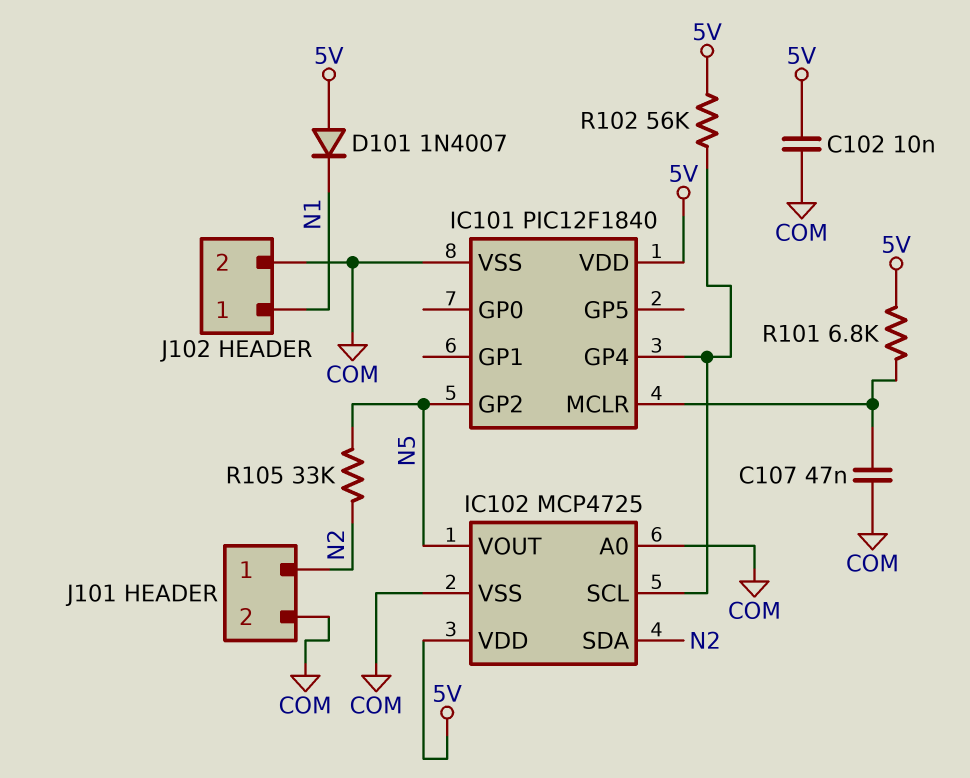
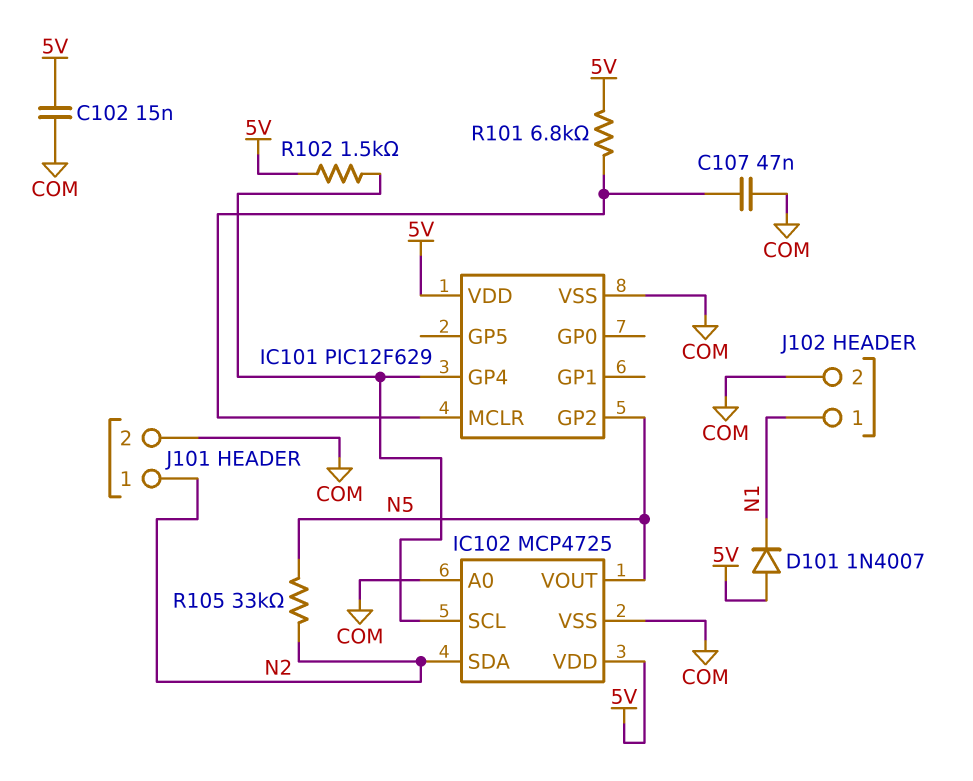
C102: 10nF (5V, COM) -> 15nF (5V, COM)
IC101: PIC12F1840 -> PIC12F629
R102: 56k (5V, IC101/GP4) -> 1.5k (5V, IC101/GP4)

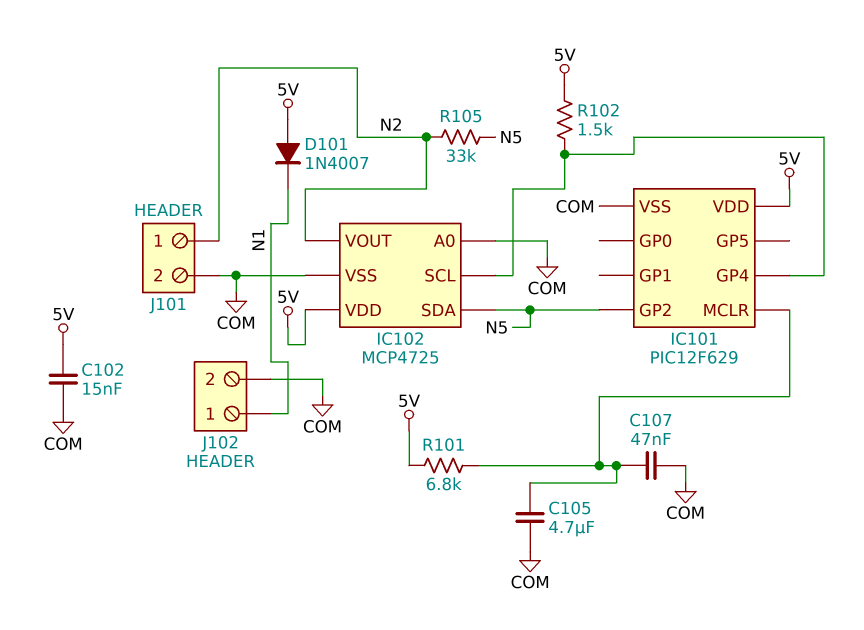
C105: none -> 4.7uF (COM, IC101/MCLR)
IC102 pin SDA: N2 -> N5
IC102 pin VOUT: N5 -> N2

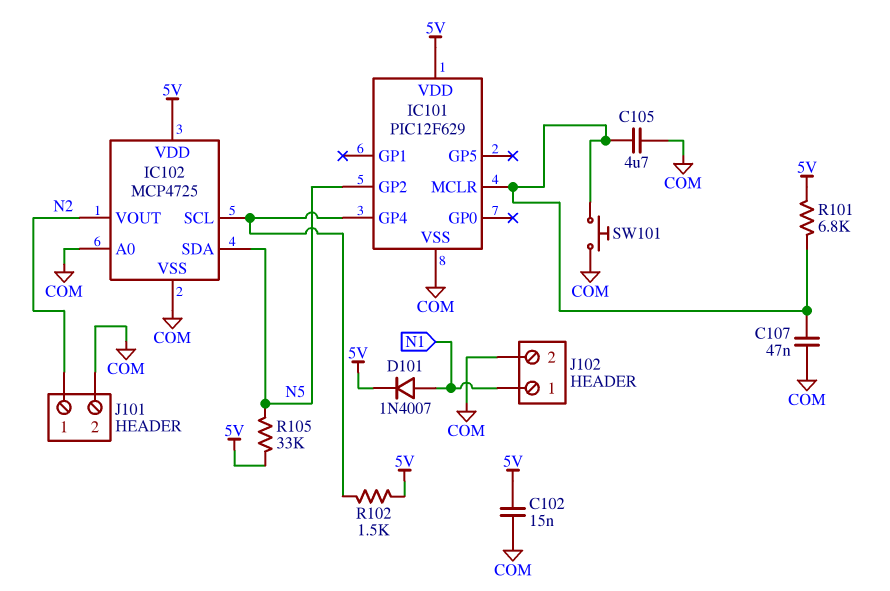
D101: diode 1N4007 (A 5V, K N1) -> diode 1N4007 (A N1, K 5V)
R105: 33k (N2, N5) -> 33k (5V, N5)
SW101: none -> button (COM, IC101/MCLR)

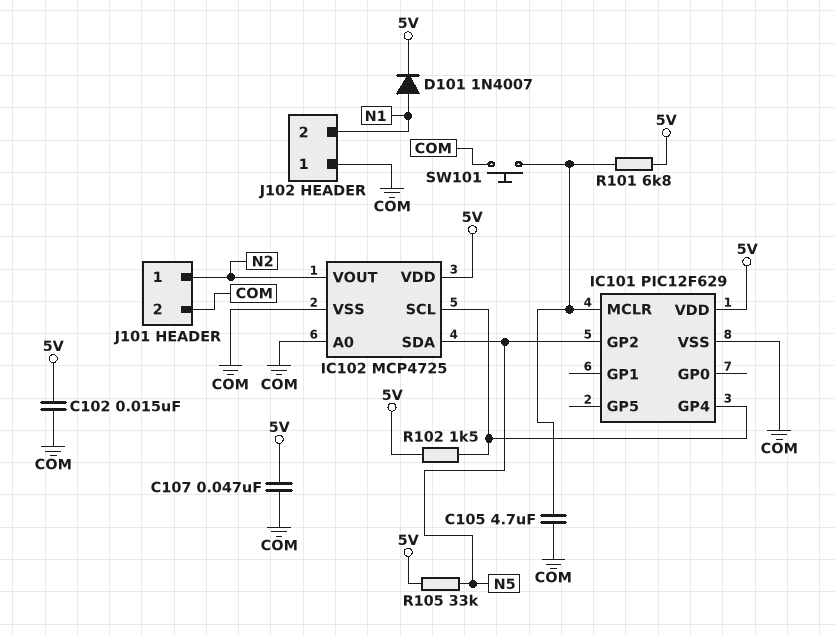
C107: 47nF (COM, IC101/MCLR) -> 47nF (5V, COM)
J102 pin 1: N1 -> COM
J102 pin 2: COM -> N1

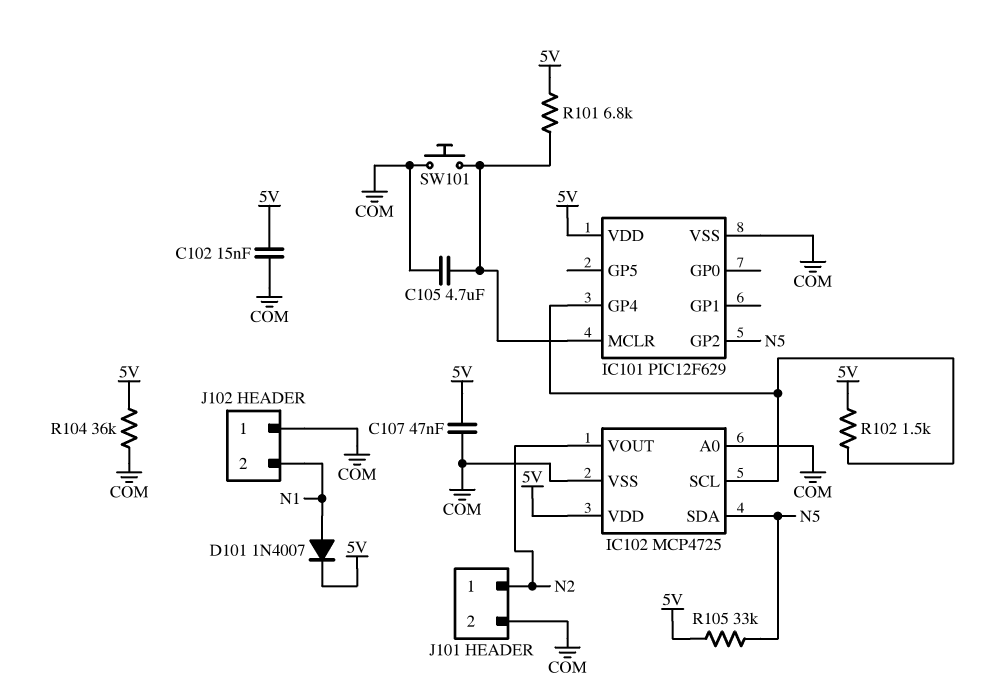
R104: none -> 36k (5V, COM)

......

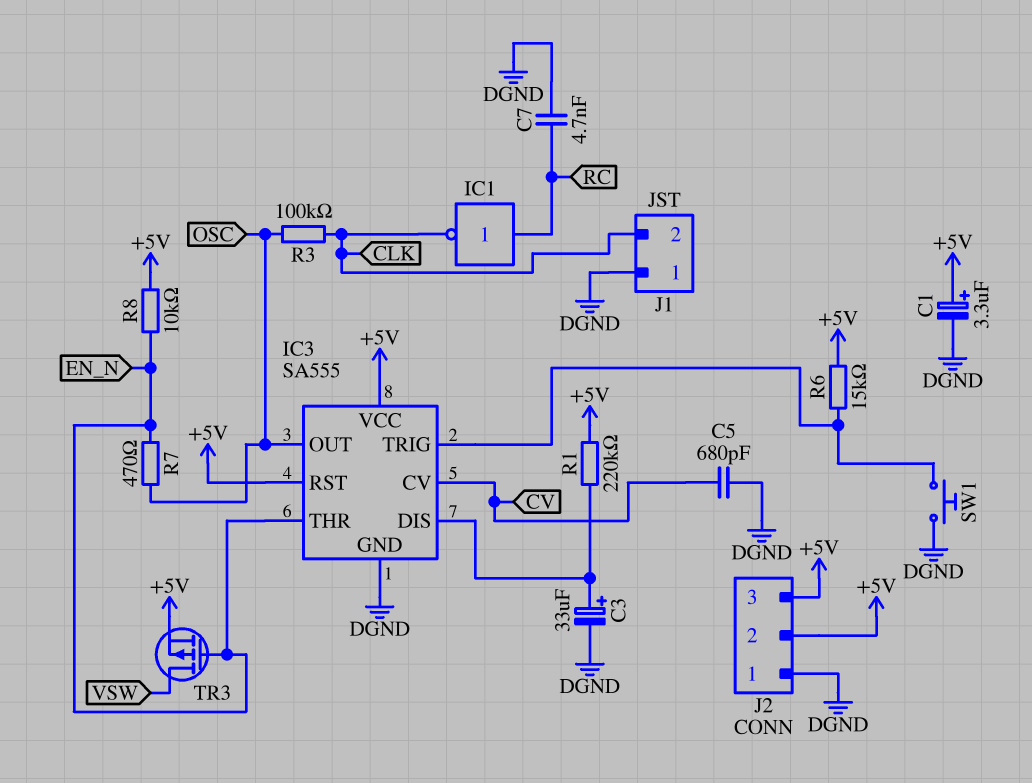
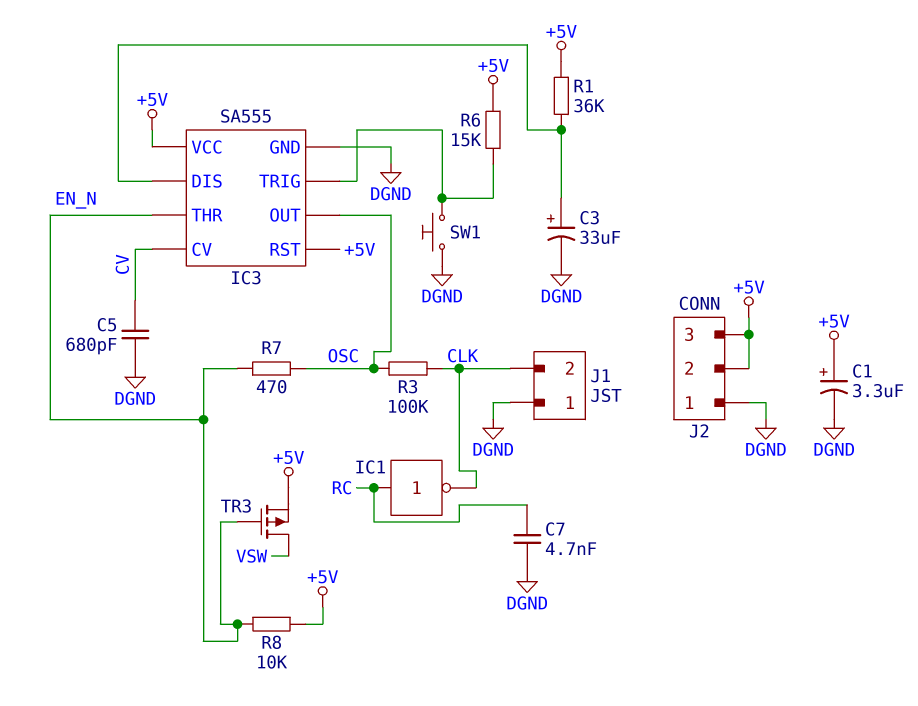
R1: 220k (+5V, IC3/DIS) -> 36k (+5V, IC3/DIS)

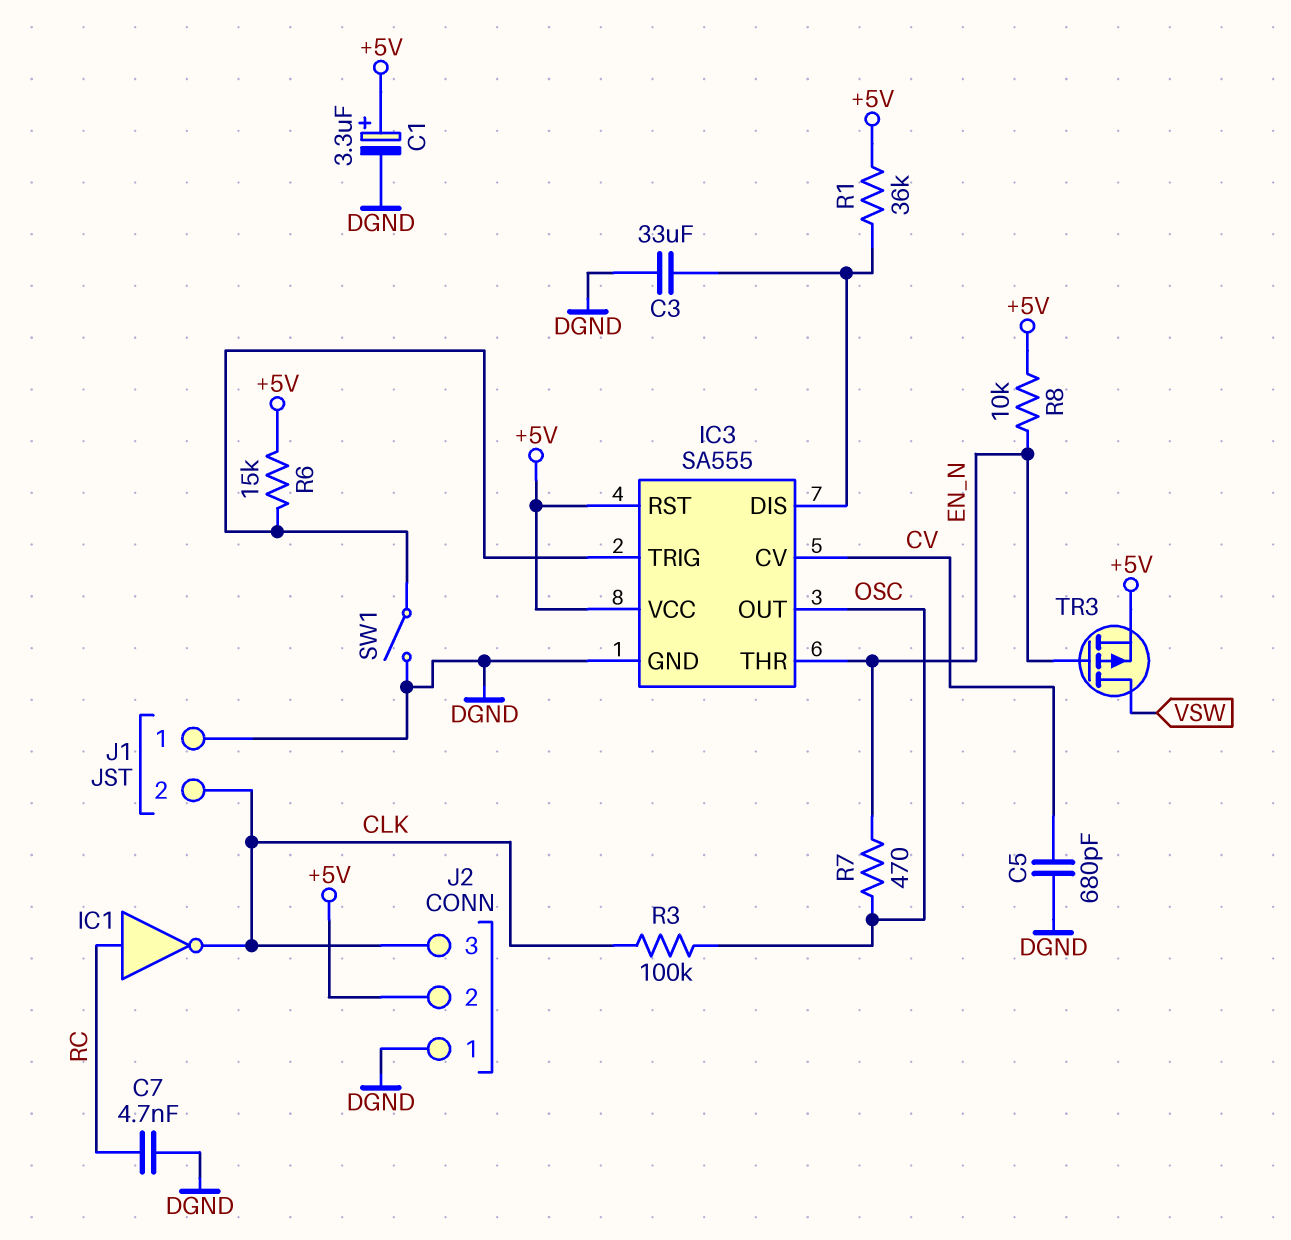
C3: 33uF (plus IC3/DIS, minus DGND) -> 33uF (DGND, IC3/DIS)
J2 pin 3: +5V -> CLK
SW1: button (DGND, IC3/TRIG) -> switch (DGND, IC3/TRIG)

......

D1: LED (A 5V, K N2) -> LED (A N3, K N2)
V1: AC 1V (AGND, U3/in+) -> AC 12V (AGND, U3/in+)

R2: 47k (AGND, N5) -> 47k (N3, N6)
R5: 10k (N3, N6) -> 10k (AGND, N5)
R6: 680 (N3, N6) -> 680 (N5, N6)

......

**Exercise objective**
Search the data for the string "AGND" and copy every line where it appears.

**Problem solution**
V1: AC 1V (AGND, U3/in+) -> AC 12V (AGND, U3/in+)
R2: 47k (AGND, N5) -> 47k (N3, N6)
R5: 10k (N3, N6) -> 10k (AGND, N5)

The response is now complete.